[Items from a dataset]
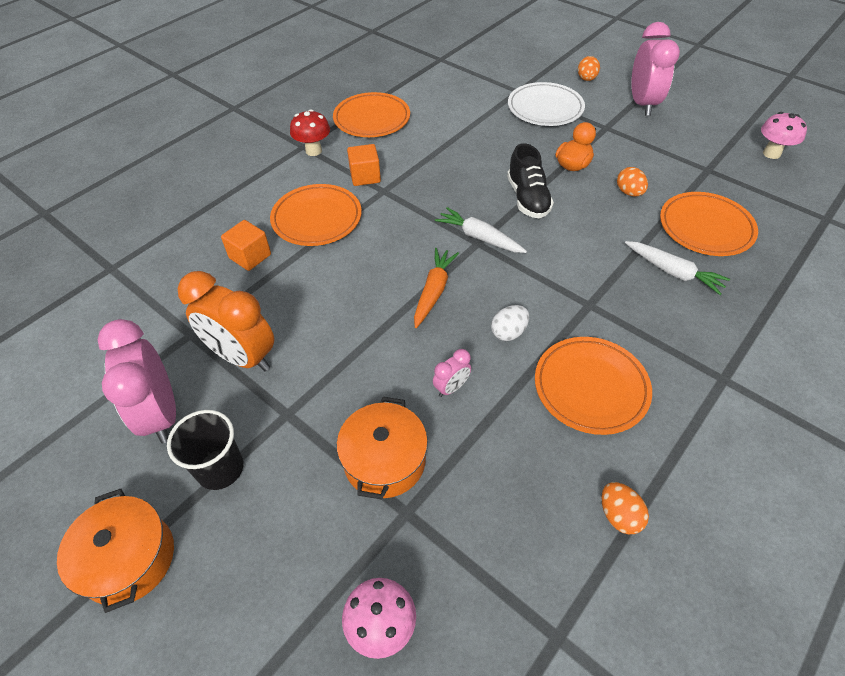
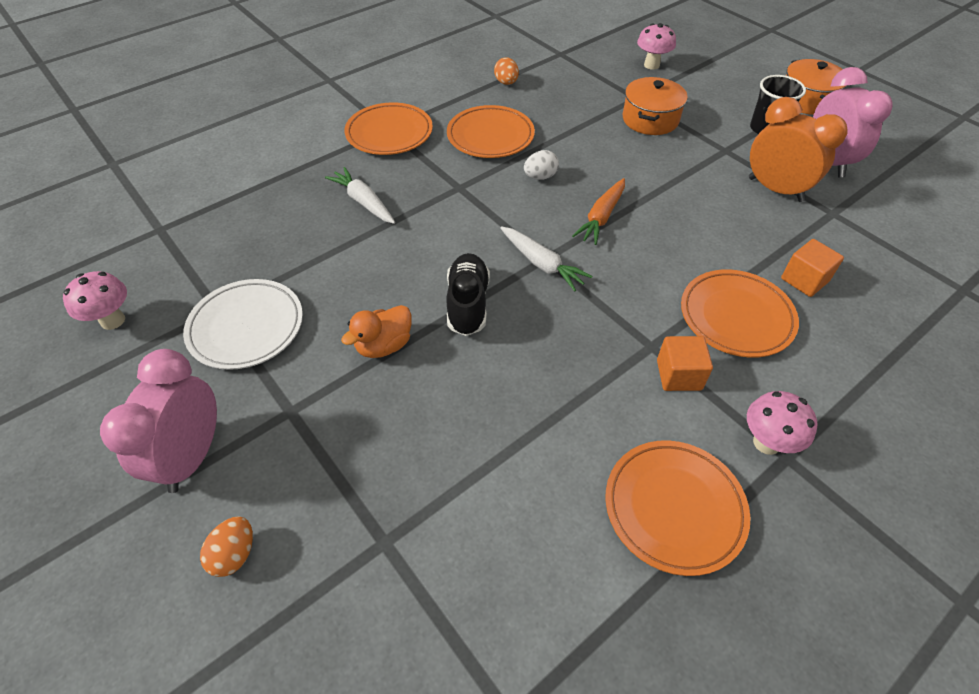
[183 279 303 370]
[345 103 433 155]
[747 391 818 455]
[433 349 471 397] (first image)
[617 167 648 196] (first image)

_To do_: Copy all lines from the data above that contain the word "image".

_Solution to this task_:
[433 349 471 397] (first image)
[617 167 648 196] (first image)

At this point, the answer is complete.